**Data for the task**
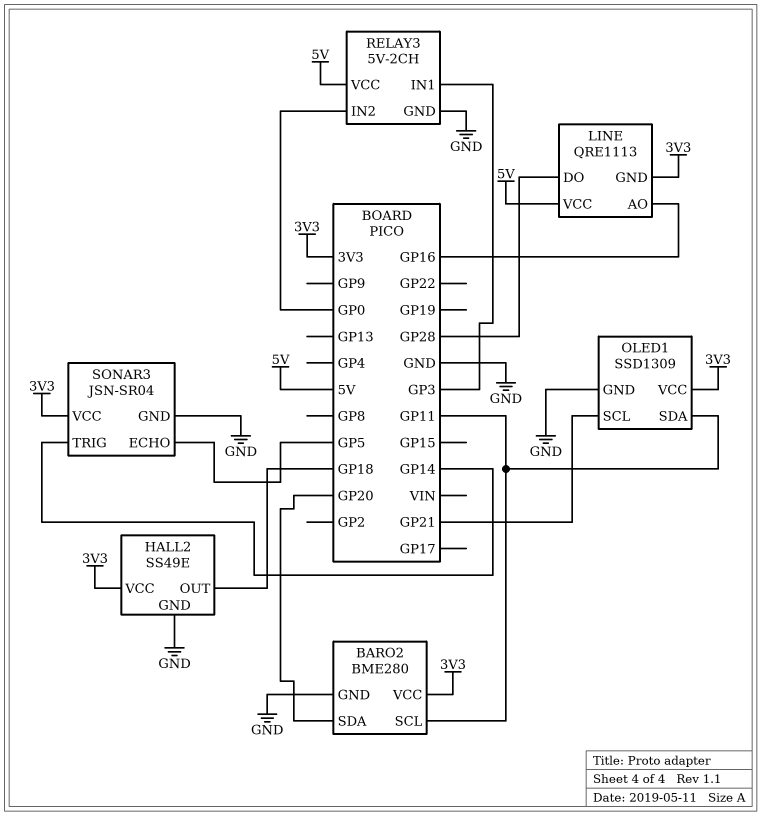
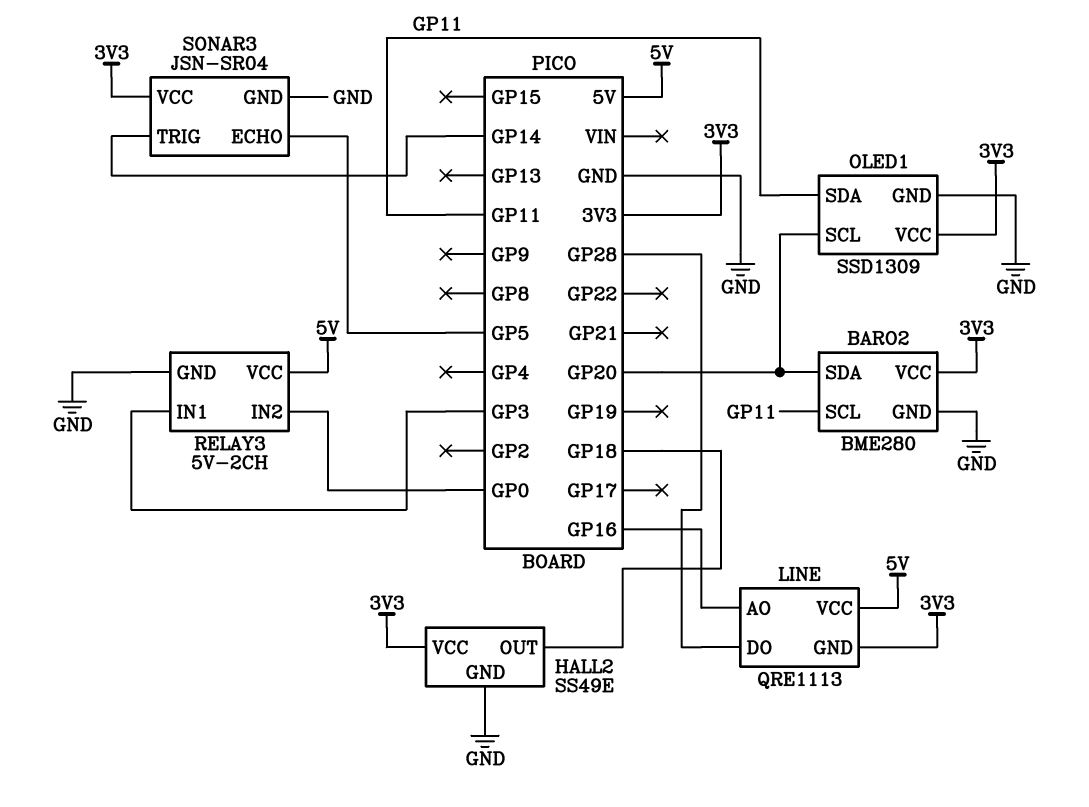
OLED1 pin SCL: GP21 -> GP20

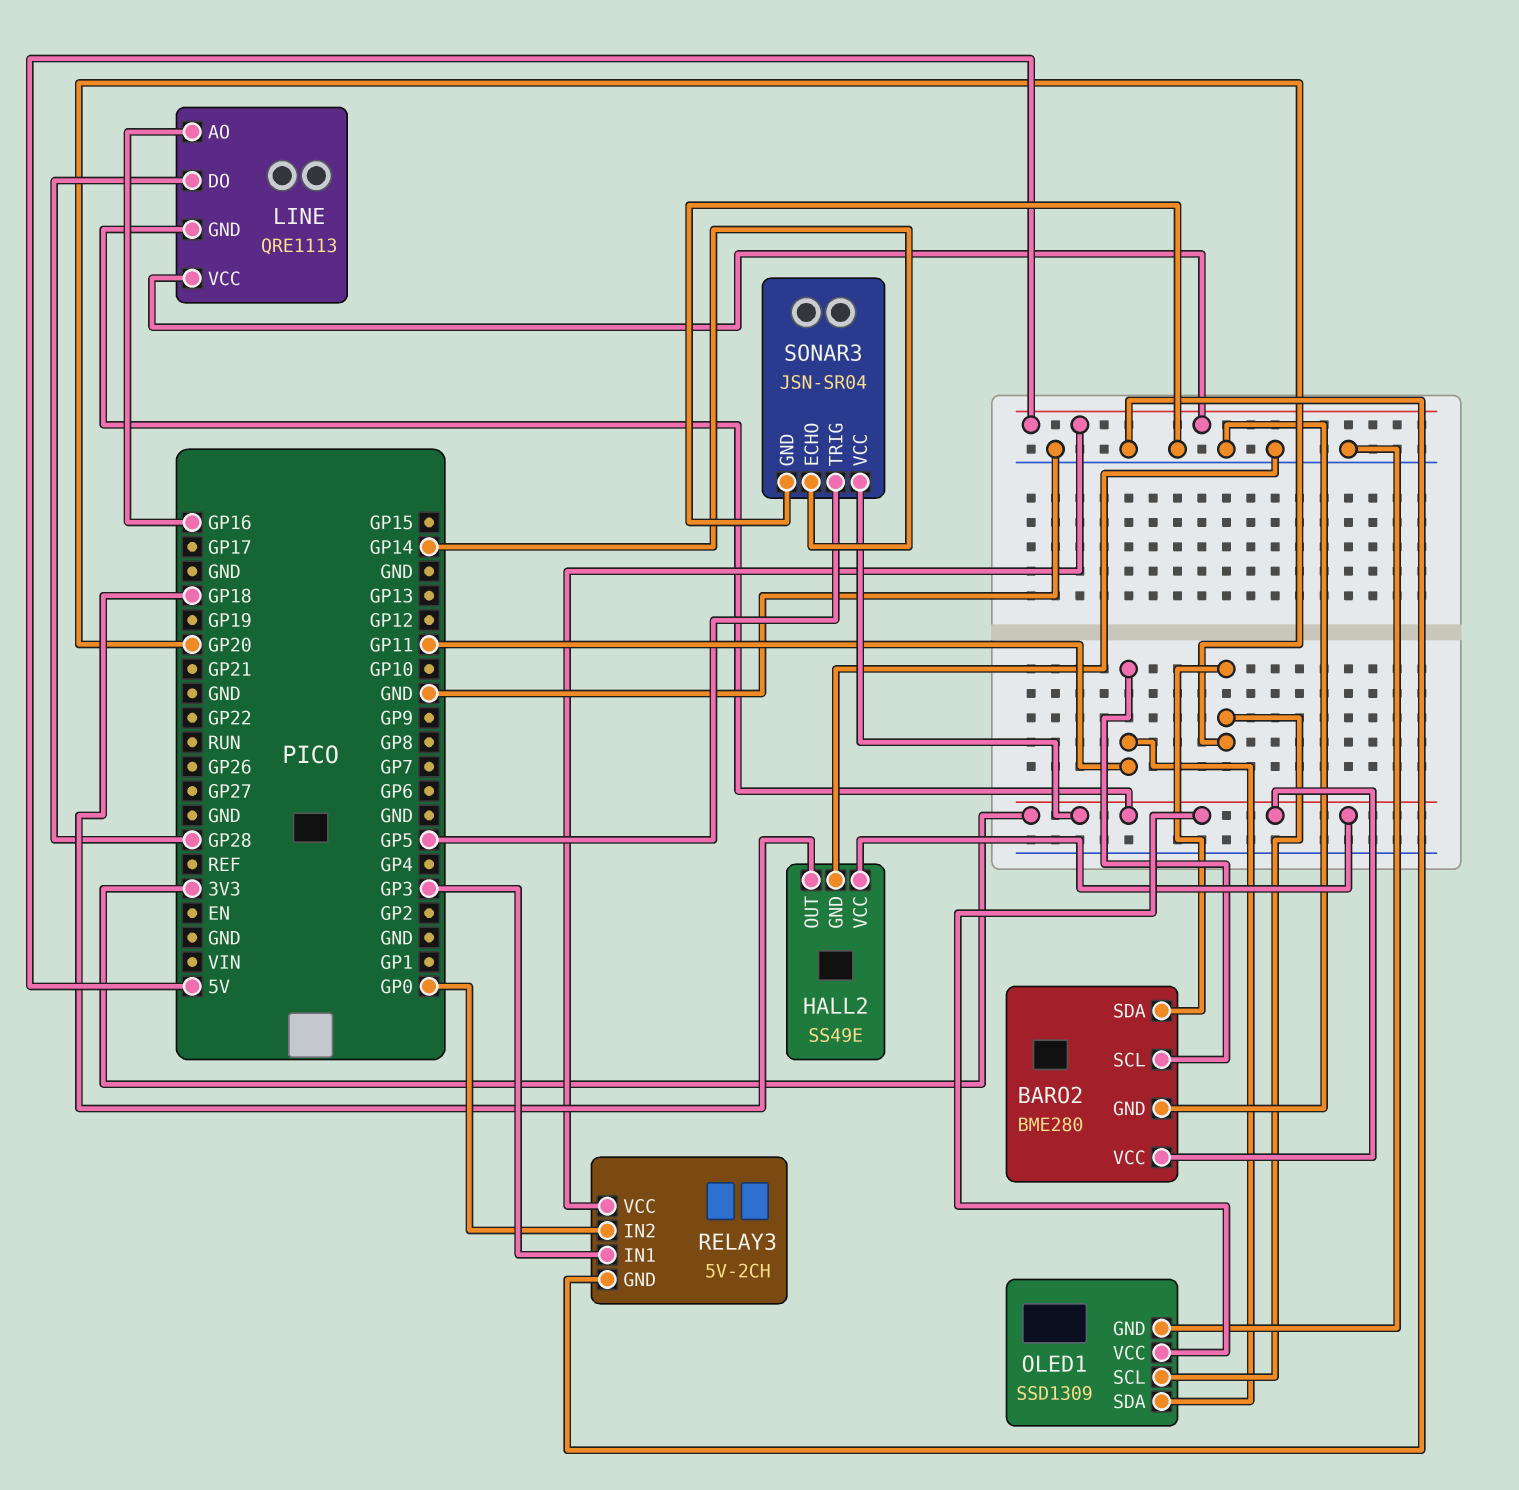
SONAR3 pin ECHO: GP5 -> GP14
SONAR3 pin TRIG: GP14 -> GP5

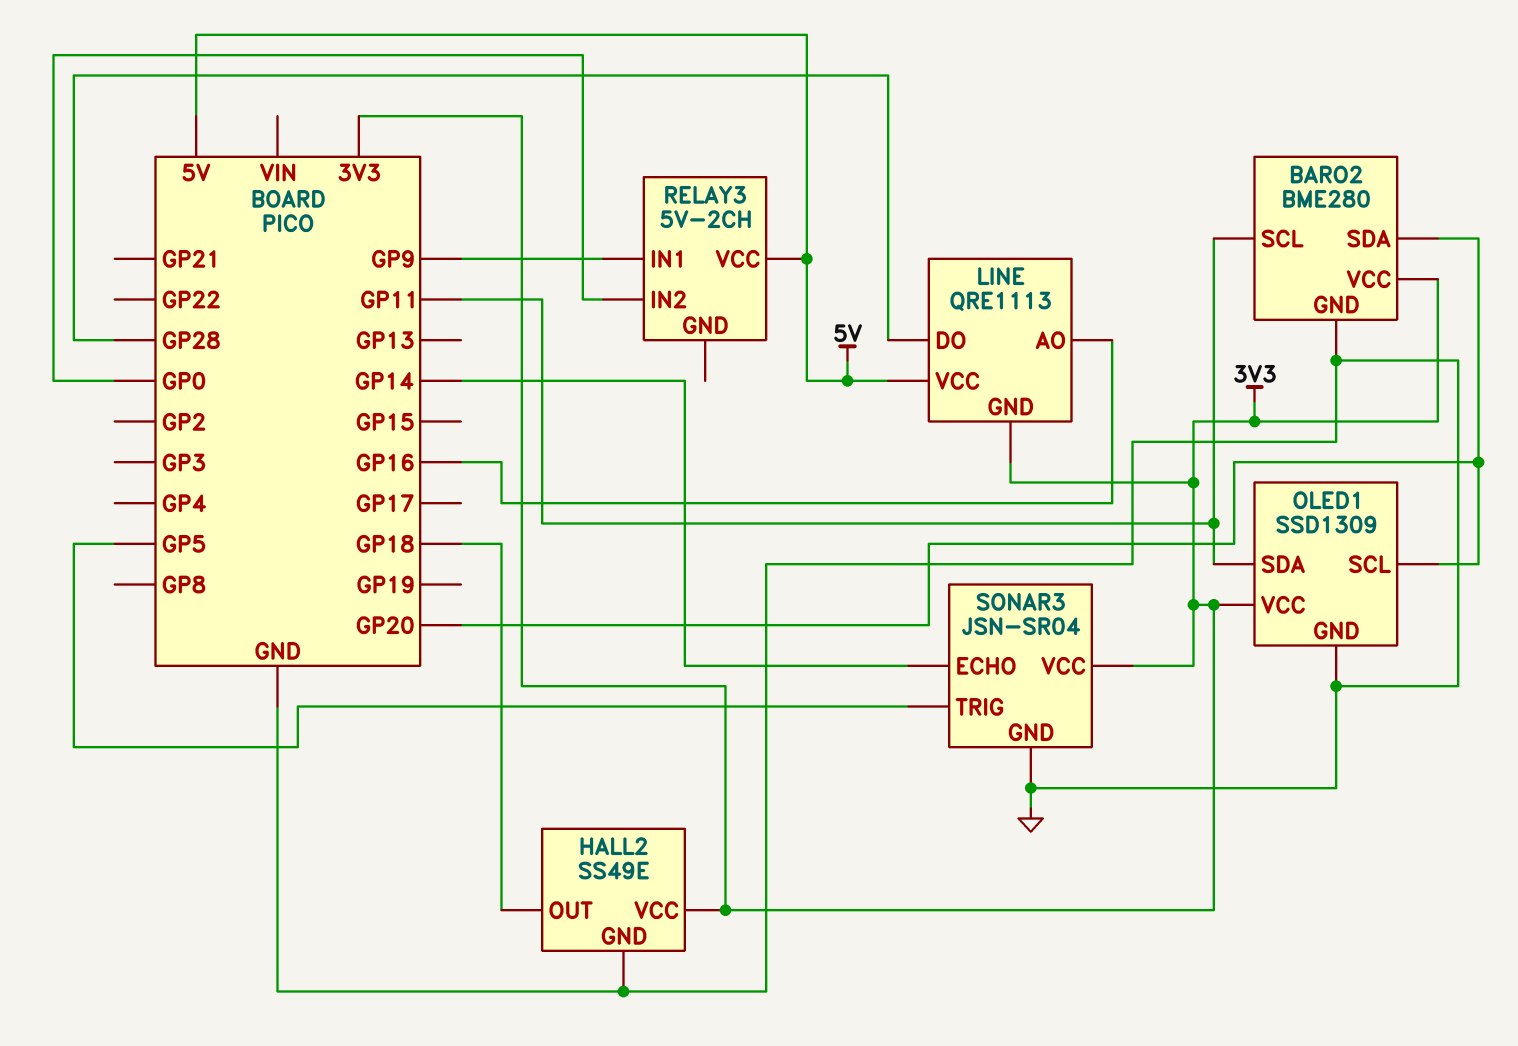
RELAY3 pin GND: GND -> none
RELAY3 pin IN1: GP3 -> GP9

* * *

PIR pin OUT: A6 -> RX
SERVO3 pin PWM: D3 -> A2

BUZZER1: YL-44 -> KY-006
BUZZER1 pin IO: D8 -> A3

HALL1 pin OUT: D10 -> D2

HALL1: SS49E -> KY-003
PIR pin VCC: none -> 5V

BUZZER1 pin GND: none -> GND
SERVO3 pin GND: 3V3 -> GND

**The problem**
Taking the entries above, restate exactly those lines that fall between the line with "HALL1 pin OUT: D10 -> D2" and the line with "SERVO3 pin GND: 3V3 -> GND", keeping both of those lines too.

**Output for this exercise**
HALL1 pin OUT: D10 -> D2

HALL1: SS49E -> KY-003
PIR pin VCC: none -> 5V

BUZZER1 pin GND: none -> GND
SERVO3 pin GND: 3V3 -> GND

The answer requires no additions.